• **Problem statement**
Give every line of the listing word for word, beginning at the first and including the line with "orange L-shape: (144, 543)" as the last.

• **Data**
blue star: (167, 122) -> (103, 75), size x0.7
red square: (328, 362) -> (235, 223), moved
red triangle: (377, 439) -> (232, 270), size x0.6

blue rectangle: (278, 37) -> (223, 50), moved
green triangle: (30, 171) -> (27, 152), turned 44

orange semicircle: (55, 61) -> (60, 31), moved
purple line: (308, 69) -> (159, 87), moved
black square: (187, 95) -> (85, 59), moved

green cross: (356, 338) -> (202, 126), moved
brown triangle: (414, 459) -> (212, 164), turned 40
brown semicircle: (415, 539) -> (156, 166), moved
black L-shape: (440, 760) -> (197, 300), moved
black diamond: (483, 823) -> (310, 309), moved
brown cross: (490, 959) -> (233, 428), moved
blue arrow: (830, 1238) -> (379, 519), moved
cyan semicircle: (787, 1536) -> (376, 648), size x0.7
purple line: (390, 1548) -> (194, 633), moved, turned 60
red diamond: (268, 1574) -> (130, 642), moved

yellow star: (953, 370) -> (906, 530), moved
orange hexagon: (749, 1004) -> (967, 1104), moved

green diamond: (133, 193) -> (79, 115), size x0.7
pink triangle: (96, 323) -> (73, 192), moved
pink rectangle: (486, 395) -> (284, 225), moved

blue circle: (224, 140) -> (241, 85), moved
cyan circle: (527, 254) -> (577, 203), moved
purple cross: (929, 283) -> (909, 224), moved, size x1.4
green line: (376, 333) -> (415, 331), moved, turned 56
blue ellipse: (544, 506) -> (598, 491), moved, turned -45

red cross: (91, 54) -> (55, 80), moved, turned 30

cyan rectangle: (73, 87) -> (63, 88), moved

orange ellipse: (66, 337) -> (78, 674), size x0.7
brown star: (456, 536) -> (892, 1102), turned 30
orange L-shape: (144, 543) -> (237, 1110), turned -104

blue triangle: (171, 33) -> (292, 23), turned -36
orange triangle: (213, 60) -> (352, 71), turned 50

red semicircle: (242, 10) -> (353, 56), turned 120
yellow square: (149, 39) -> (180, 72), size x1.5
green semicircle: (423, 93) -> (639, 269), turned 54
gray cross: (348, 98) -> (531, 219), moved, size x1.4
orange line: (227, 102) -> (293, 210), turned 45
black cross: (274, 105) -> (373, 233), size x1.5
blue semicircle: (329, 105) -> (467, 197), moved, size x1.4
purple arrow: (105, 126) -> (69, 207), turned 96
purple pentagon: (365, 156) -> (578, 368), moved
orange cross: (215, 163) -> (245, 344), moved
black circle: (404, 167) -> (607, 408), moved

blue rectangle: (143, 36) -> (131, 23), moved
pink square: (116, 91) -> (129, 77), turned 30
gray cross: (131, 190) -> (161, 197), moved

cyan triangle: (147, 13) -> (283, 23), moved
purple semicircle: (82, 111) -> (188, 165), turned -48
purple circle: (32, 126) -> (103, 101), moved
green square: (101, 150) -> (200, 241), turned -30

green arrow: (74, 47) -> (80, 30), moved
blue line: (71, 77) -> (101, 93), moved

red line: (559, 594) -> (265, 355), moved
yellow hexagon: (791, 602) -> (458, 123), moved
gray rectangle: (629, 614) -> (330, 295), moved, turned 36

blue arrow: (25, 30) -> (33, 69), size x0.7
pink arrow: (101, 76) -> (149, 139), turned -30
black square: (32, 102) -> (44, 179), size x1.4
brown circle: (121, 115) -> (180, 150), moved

• **Answer to the exercise**
blue star: (167, 122) -> (103, 75), size x0.7
red square: (328, 362) -> (235, 223), moved
red triangle: (377, 439) -> (232, 270), size x0.6

blue rectangle: (278, 37) -> (223, 50), moved
green triangle: (30, 171) -> (27, 152), turned 44

orange semicircle: (55, 61) -> (60, 31), moved
purple line: (308, 69) -> (159, 87), moved
black square: (187, 95) -> (85, 59), moved

green cross: (356, 338) -> (202, 126), moved
brown triangle: (414, 459) -> (212, 164), turned 40
brown semicircle: (415, 539) -> (156, 166), moved
black L-shape: (440, 760) -> (197, 300), moved
black diamond: (483, 823) -> (310, 309), moved
brown cross: (490, 959) -> (233, 428), moved
blue arrow: (830, 1238) -> (379, 519), moved
cyan semicircle: (787, 1536) -> (376, 648), size x0.7
purple line: (390, 1548) -> (194, 633), moved, turned 60
red diamond: (268, 1574) -> (130, 642), moved

yellow star: (953, 370) -> (906, 530), moved
orange hexagon: (749, 1004) -> (967, 1104), moved

green diamond: (133, 193) -> (79, 115), size x0.7
pink triangle: (96, 323) -> (73, 192), moved
pink rectangle: (486, 395) -> (284, 225), moved

blue circle: (224, 140) -> (241, 85), moved
cyan circle: (527, 254) -> (577, 203), moved
purple cross: (929, 283) -> (909, 224), moved, size x1.4
green line: (376, 333) -> (415, 331), moved, turned 56
blue ellipse: (544, 506) -> (598, 491), moved, turned -45

red cross: (91, 54) -> (55, 80), moved, turned 30

cyan rectangle: (73, 87) -> (63, 88), moved

orange ellipse: (66, 337) -> (78, 674), size x0.7
brown star: (456, 536) -> (892, 1102), turned 30
orange L-shape: (144, 543) -> (237, 1110), turned -104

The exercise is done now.